- Work task:
Copy the whole listing below exactly.

- Records for this task:
□ □ □

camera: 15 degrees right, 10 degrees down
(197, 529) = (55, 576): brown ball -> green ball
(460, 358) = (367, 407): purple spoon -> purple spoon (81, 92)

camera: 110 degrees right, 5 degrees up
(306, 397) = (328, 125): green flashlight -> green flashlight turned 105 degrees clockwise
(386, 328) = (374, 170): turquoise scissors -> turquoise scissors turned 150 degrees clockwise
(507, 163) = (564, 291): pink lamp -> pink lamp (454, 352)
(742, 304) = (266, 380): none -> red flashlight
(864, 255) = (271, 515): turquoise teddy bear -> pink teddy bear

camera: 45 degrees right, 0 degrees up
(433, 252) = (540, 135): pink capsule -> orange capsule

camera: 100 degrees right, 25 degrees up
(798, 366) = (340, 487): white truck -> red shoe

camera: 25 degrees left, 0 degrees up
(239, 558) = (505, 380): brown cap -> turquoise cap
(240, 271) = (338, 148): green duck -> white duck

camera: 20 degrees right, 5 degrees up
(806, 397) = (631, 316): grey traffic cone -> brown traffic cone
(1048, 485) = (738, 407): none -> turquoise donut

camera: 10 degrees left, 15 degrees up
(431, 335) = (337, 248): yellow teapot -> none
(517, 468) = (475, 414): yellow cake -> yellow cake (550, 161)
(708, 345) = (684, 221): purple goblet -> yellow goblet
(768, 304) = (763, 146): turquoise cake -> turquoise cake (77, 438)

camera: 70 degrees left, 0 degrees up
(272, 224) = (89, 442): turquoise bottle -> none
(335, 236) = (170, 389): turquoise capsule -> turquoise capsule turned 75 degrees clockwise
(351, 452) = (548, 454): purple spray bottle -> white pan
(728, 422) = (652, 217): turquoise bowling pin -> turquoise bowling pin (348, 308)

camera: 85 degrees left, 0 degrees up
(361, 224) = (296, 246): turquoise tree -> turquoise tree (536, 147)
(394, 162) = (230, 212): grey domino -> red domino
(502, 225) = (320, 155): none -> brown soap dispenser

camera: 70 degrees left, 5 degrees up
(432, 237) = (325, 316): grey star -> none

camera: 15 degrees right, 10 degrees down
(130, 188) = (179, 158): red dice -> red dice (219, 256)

□ □ □

- Exercise solution:
camera: 15 degrees right, 10 degrees down
(197, 529) = (55, 576): brown ball -> green ball
(460, 358) = (367, 407): purple spoon -> purple spoon (81, 92)

camera: 110 degrees right, 5 degrees up
(306, 397) = (328, 125): green flashlight -> green flashlight turned 105 degrees clockwise
(386, 328) = (374, 170): turquoise scissors -> turquoise scissors turned 150 degrees clockwise
(507, 163) = (564, 291): pink lamp -> pink lamp (454, 352)
(742, 304) = (266, 380): none -> red flashlight
(864, 255) = (271, 515): turquoise teddy bear -> pink teddy bear

camera: 45 degrees right, 0 degrees up
(433, 252) = (540, 135): pink capsule -> orange capsule

camera: 100 degrees right, 25 degrees up
(798, 366) = (340, 487): white truck -> red shoe

camera: 25 degrees left, 0 degrees up
(239, 558) = (505, 380): brown cap -> turquoise cap
(240, 271) = (338, 148): green duck -> white duck

camera: 20 degrees right, 5 degrees up
(806, 397) = (631, 316): grey traffic cone -> brown traffic cone
(1048, 485) = (738, 407): none -> turquoise donut

camera: 10 degrees left, 15 degrees up
(431, 335) = (337, 248): yellow teapot -> none
(517, 468) = (475, 414): yellow cake -> yellow cake (550, 161)
(708, 345) = (684, 221): purple goblet -> yellow goblet
(768, 304) = (763, 146): turquoise cake -> turquoise cake (77, 438)

camera: 70 degrees left, 0 degrees up
(272, 224) = (89, 442): turquoise bottle -> none
(335, 236) = (170, 389): turquoise capsule -> turquoise capsule turned 75 degrees clockwise
(351, 452) = (548, 454): purple spray bottle -> white pan
(728, 422) = (652, 217): turquoise bowling pin -> turquoise bowling pin (348, 308)

camera: 85 degrees left, 0 degrees up
(361, 224) = (296, 246): turquoise tree -> turquoise tree (536, 147)
(394, 162) = (230, 212): grey domino -> red domino
(502, 225) = (320, 155): none -> brown soap dispenser

camera: 70 degrees left, 5 degrees up
(432, 237) = (325, 316): grey star -> none

camera: 15 degrees right, 10 degrees down
(130, 188) = (179, 158): red dice -> red dice (219, 256)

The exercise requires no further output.